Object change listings
=== Begin Enclosure ===

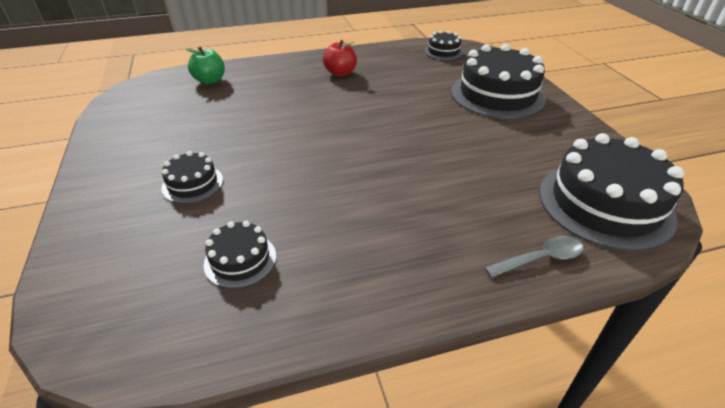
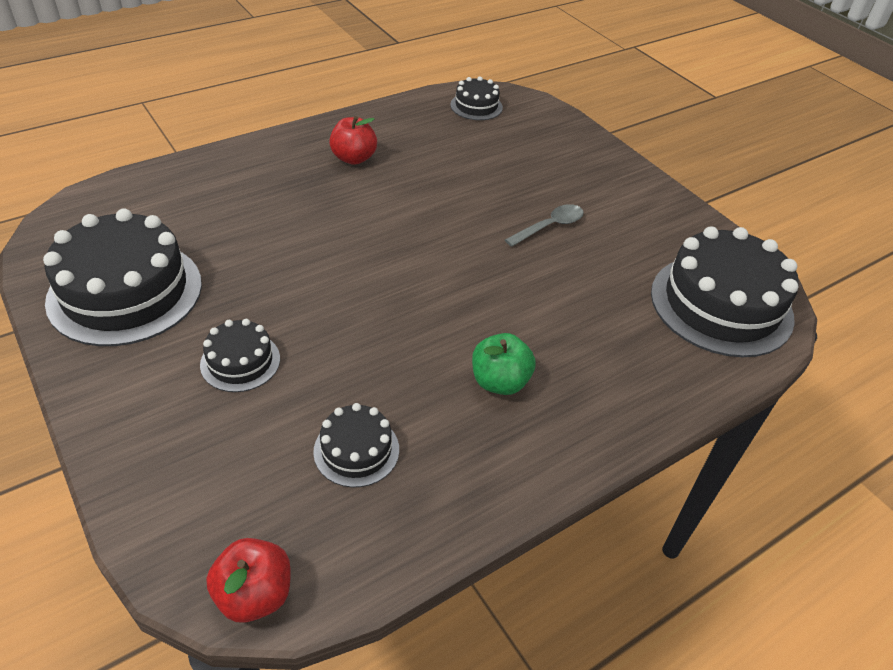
camera: 20 degrees left, 5 degrees up
(100, 354) = (254, 594): none -> red apple
(210, 80) = (171, 193): green apple -> green apple (499, 382)
(497, 95) = (566, 170): black cake -> black cake (125, 292)
(540, 259) = (675, 382): grey spoon -> grey spoon (549, 226)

=== End Enclosure ===

§ **INSTRUCTIONS TO FOLLOW**
An exact reprint of the records above is required, with all pictures left out.

§ **EXERCISE OUTPUT**
camera: 20 degrees left, 5 degrees up
(100, 354) = (254, 594): none -> red apple
(210, 80) = (171, 193): green apple -> green apple (499, 382)
(497, 95) = (566, 170): black cake -> black cake (125, 292)
(540, 259) = (675, 382): grey spoon -> grey spoon (549, 226)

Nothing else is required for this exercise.